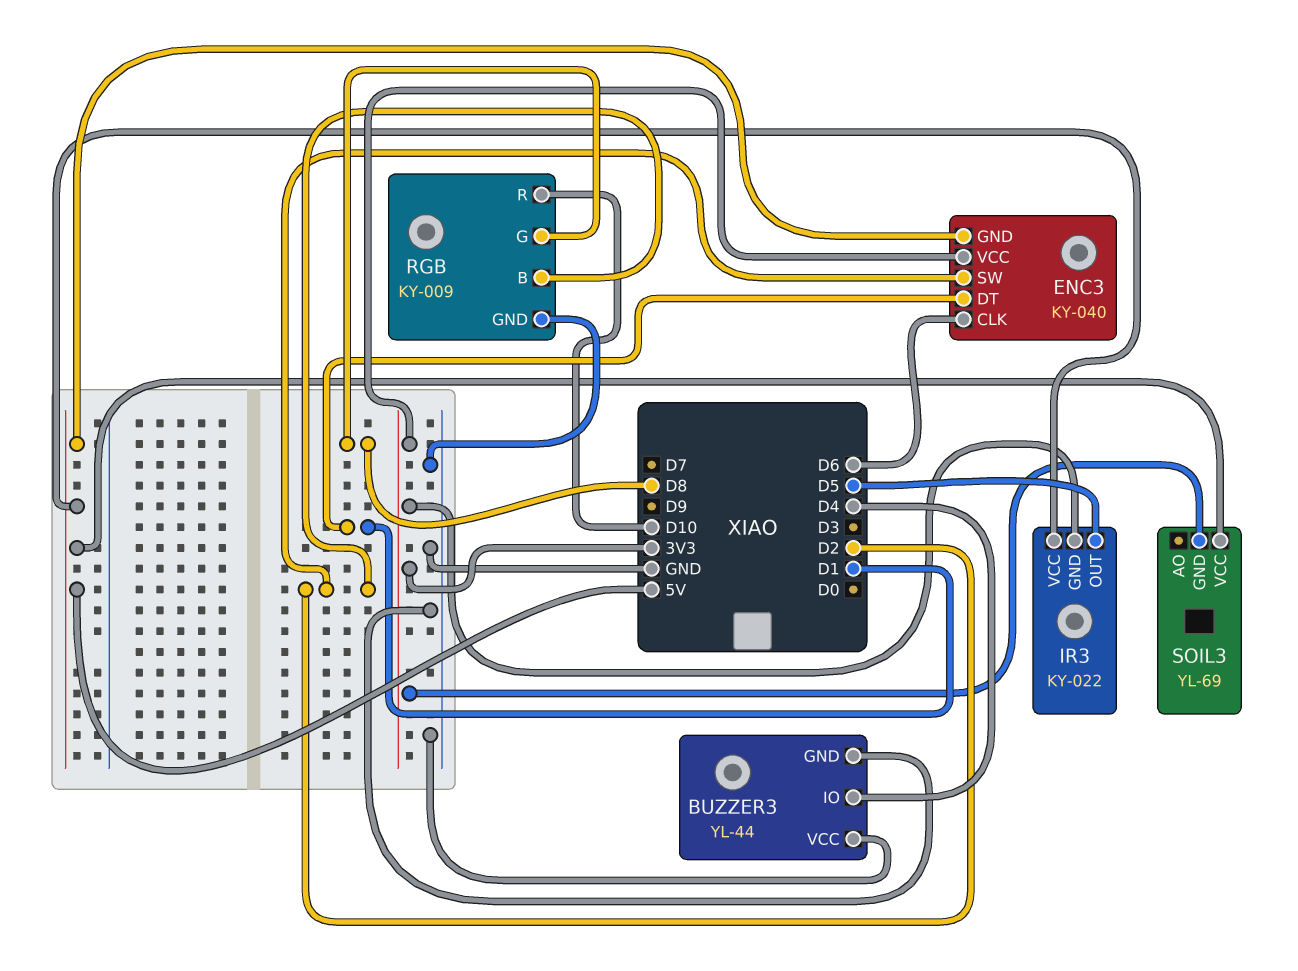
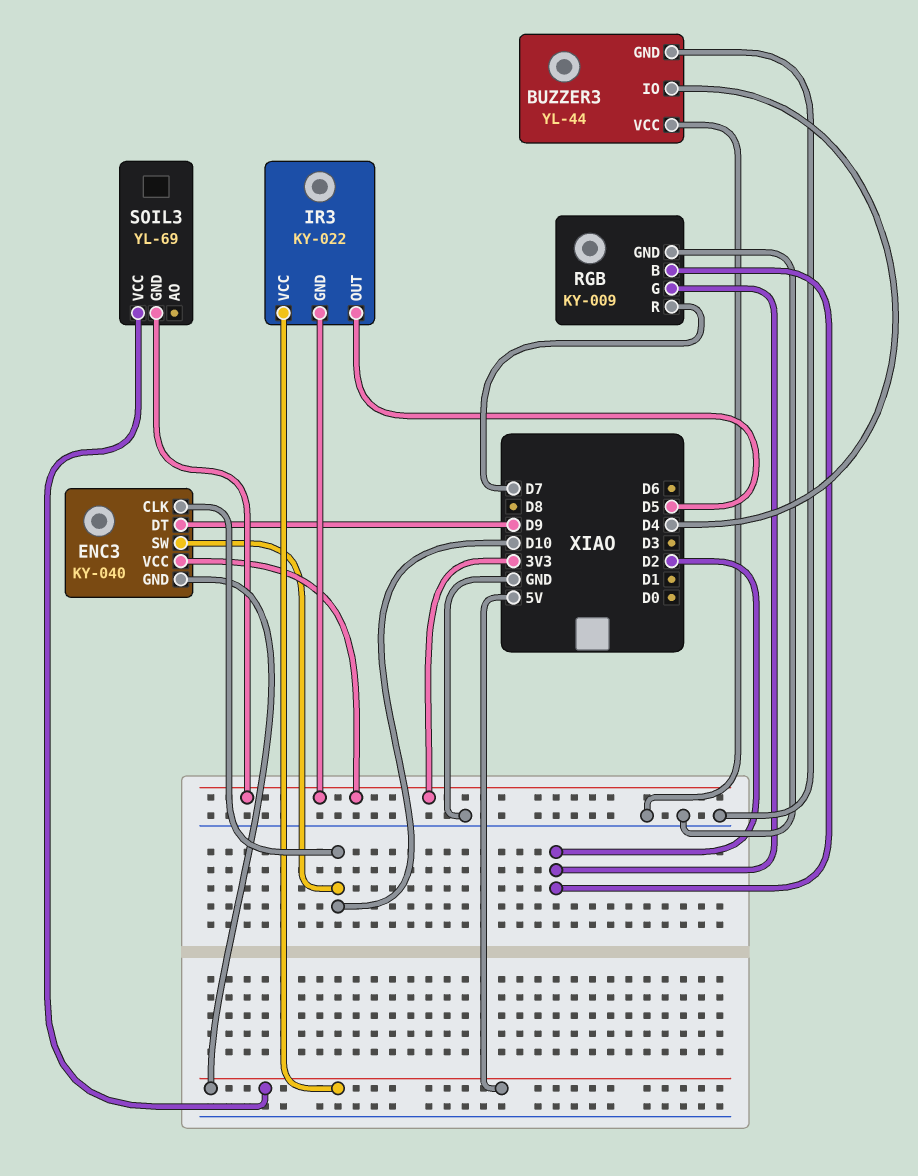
ENC3 pin CLK: D6 -> D10
ENC3 pin DT: D1 -> D9
ENC3 pin SW: D2 -> D10
RGB pin G: D8 -> D2
RGB pin R: D10 -> D7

^^^^^^^^^^^^^^^^

[Exercise]:
First drop every picture, then print the data above exactly as it stands.

[Task result]:
ENC3 pin CLK: D6 -> D10
ENC3 pin DT: D1 -> D9
ENC3 pin SW: D2 -> D10
RGB pin G: D8 -> D2
RGB pin R: D10 -> D7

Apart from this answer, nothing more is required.